YOUR ASSIGNMENT — An exact transcription of all the records below is required, without any images.

--- GIVEN RECORDS ---

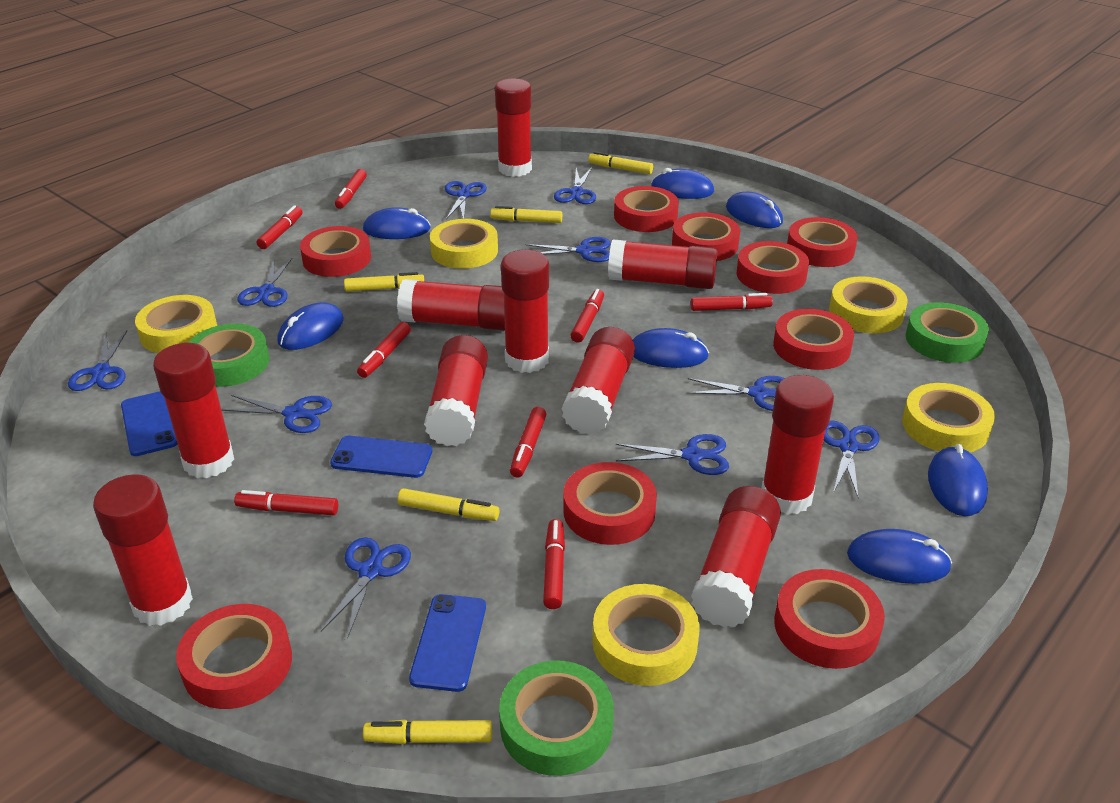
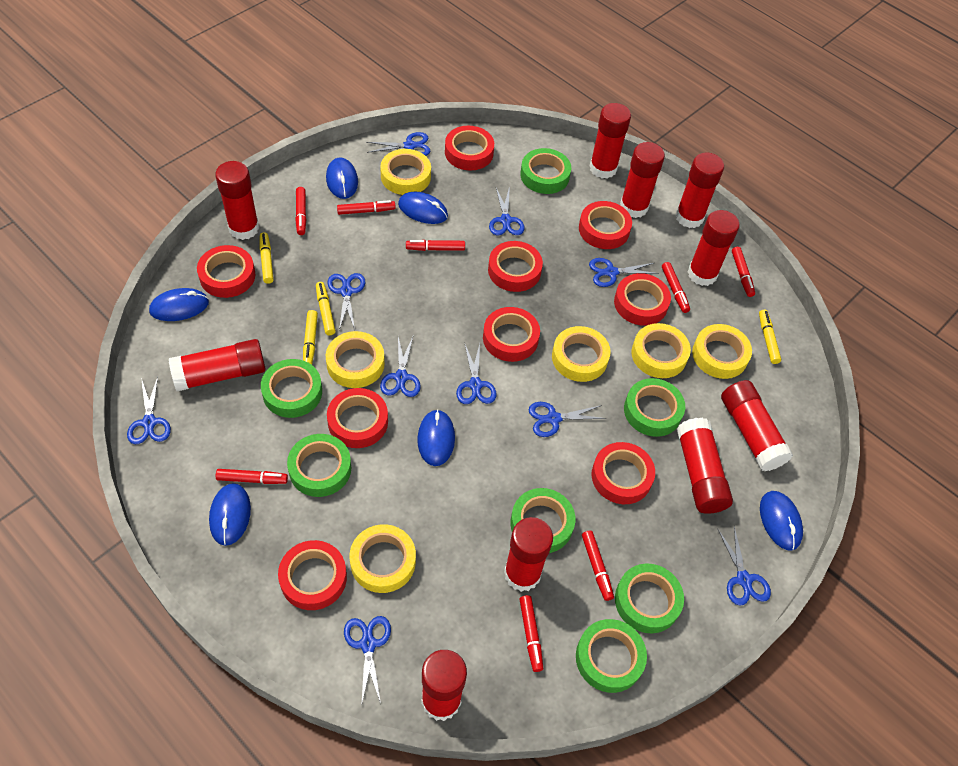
blue mouse: 7 -> 6
blue phone: 3 -> 0
green tape: 3 -> 7
yellow marker: 5 -> 4
yellow tape: 5 -> 6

---

ANSWER SPACE —
blue mouse: 7 -> 6
blue phone: 3 -> 0
green tape: 3 -> 7
yellow marker: 5 -> 4
yellow tape: 5 -> 6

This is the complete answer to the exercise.